• [Records for processing]
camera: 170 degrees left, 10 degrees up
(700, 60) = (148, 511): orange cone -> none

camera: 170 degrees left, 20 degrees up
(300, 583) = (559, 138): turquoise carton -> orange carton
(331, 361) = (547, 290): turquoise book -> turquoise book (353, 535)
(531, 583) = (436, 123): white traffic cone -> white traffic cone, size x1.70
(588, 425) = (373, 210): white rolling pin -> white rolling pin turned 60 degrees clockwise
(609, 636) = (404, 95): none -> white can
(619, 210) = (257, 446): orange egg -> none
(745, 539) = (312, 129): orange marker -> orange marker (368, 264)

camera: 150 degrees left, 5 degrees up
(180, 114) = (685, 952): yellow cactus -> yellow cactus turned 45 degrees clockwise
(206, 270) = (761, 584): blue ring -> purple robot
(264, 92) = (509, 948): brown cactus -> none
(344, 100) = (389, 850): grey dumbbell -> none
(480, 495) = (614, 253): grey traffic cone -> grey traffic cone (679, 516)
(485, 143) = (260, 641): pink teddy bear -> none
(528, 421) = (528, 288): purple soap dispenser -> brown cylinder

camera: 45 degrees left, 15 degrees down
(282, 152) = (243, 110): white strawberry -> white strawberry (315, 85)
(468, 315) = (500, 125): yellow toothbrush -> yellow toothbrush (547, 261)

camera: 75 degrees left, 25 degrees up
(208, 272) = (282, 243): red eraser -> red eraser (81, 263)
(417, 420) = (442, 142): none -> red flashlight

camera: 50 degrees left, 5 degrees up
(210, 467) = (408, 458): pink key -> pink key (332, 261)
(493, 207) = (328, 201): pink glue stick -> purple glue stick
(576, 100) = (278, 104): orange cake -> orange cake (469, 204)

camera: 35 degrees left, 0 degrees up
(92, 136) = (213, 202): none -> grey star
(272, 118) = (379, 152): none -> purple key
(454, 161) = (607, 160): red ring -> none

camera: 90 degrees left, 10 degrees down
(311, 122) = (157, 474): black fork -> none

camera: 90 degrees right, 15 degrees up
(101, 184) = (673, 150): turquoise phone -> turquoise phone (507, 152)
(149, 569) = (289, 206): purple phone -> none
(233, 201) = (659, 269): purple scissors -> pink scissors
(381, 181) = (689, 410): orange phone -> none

• [Exercise directions] Each line in the listing above that includes the word "grey" needs to be copied out.

• [Exercise result]
(344, 100) = (389, 850): grey dumbbell -> none
(480, 495) = (614, 253): grey traffic cone -> grey traffic cone (679, 516)
(92, 136) = (213, 202): none -> grey star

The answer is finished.